[Items from a data source]
----
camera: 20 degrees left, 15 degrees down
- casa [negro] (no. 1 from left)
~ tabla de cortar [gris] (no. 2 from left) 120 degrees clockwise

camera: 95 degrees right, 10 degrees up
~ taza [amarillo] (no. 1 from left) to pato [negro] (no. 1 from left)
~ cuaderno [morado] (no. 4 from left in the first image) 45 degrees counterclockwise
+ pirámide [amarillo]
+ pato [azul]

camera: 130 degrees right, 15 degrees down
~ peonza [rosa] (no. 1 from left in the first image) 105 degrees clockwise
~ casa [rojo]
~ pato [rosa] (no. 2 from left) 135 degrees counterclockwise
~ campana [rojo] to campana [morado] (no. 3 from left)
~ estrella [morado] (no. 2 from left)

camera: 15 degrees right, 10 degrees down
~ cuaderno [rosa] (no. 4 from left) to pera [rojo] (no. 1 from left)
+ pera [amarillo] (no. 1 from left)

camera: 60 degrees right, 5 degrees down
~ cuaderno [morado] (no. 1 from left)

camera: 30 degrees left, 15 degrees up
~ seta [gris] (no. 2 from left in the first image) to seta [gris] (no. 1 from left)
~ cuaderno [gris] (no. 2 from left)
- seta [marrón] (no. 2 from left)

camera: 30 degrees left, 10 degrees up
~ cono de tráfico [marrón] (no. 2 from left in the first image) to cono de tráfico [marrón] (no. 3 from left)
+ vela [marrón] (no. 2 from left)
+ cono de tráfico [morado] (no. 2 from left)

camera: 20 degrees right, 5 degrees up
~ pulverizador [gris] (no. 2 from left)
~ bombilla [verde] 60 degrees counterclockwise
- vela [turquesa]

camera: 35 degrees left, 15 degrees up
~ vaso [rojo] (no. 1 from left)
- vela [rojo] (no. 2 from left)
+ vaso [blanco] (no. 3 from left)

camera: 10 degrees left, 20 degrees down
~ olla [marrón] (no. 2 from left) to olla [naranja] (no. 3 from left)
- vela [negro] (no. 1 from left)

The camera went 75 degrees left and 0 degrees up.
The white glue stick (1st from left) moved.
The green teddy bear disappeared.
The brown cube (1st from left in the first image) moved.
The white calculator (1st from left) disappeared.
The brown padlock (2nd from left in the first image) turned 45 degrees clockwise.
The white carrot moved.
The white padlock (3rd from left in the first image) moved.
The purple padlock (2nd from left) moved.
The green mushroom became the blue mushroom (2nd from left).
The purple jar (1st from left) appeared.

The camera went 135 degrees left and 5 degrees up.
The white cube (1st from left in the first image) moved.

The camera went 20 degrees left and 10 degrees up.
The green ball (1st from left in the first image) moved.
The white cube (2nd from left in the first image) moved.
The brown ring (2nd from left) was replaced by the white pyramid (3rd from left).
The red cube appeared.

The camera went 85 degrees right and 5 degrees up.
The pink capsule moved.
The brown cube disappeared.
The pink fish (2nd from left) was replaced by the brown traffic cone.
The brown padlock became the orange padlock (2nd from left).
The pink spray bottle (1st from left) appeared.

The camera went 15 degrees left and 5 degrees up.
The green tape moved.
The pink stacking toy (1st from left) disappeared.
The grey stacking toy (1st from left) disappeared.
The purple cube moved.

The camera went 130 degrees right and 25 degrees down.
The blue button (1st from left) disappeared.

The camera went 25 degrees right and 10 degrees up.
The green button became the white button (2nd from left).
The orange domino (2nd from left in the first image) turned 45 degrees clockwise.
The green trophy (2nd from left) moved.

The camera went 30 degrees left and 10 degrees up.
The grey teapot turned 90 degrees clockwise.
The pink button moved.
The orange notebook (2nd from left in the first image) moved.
----
Required action: Copy out the records above exactly and completely.

Exercise answer:
camera: 20 degrees left, 15 degrees down
- casa [negro] (no. 1 from left)
~ tabla de cortar [gris] (no. 2 from left) 120 degrees clockwise

camera: 95 degrees right, 10 degrees up
~ taza [amarillo] (no. 1 from left) to pato [negro] (no. 1 from left)
~ cuaderno [morado] (no. 4 from left in the first image) 45 degrees counterclockwise
+ pirámide [amarillo]
+ pato [azul]

camera: 130 degrees right, 15 degrees down
~ peonza [rosa] (no. 1 from left in the first image) 105 degrees clockwise
~ casa [rojo]
~ pato [rosa] (no. 2 from left) 135 degrees counterclockwise
~ campana [rojo] to campana [morado] (no. 3 from left)
~ estrella [morado] (no. 2 from left)

camera: 15 degrees right, 10 degrees down
~ cuaderno [rosa] (no. 4 from left) to pera [rojo] (no. 1 from left)
+ pera [amarillo] (no. 1 from left)

camera: 60 degrees right, 5 degrees down
~ cuaderno [morado] (no. 1 from left)

camera: 30 degrees left, 15 degrees up
~ seta [gris] (no. 2 from left in the first image) to seta [gris] (no. 1 from left)
~ cuaderno [gris] (no. 2 from left)
- seta [marrón] (no. 2 from left)

camera: 30 degrees left, 10 degrees up
~ cono de tráfico [marrón] (no. 2 from left in the first image) to cono de tráfico [marrón] (no. 3 from left)
+ vela [marrón] (no. 2 from left)
+ cono de tráfico [morado] (no. 2 from left)

camera: 20 degrees right, 5 degrees up
~ pulverizador [gris] (no. 2 from left)
~ bombilla [verde] 60 degrees counterclockwise
- vela [turquesa]

camera: 35 degrees left, 15 degrees up
~ vaso [rojo] (no. 1 from left)
- vela [rojo] (no. 2 from left)
+ vaso [blanco] (no. 3 from left)

camera: 10 degrees left, 20 degrees down
~ olla [marrón] (no. 2 from left) to olla [naranja] (no. 3 from left)
- vela [negro] (no. 1 from left)

The camera went 75 degrees left and 0 degrees up.
The white glue stick (1st from left) moved.
The green teddy bear disappeared.
The brown cube (1st from left in the first image) moved.
The white calculator (1st from left) disappeared.
The brown padlock (2nd from left in the first image) turned 45 degrees clockwise.
The white carrot moved.
The white padlock (3rd from left in the first image) moved.
The purple padlock (2nd from left) moved.
The green mushroom became the blue mushroom (2nd from left).
The purple jar (1st from left) appeared.

The camera went 135 degrees left and 5 degrees up.
The white cube (1st from left in the first image) moved.

The camera went 20 degrees left and 10 degrees up.
The green ball (1st from left in the first image) moved.
The white cube (2nd from left in the first image) moved.
The brown ring (2nd from left) was replaced by the white pyramid (3rd from left).
The red cube appeared.

The camera went 85 degrees right and 5 degrees up.
The pink capsule moved.
The brown cube disappeared.
The pink fish (2nd from left) was replaced by the brown traffic cone.
The brown padlock became the orange padlock (2nd from left).
The pink spray bottle (1st from left) appeared.

The camera went 15 degrees left and 5 degrees up.
The green tape moved.
The pink stacking toy (1st from left) disappeared.
The grey stacking toy (1st from left) disappeared.
The purple cube moved.

The camera went 130 degrees right and 25 degrees down.
The blue button (1st from left) disappeared.

The camera went 25 degrees right and 10 degrees up.
The green button became the white button (2nd from left).
The orange domino (2nd from left in the first image) turned 45 degrees clockwise.
The green trophy (2nd from left) moved.

The camera went 30 degrees left and 10 degrees up.
The grey teapot turned 90 degrees clockwise.
The pink button moved.
The orange notebook (2nd from left in the first image) moved.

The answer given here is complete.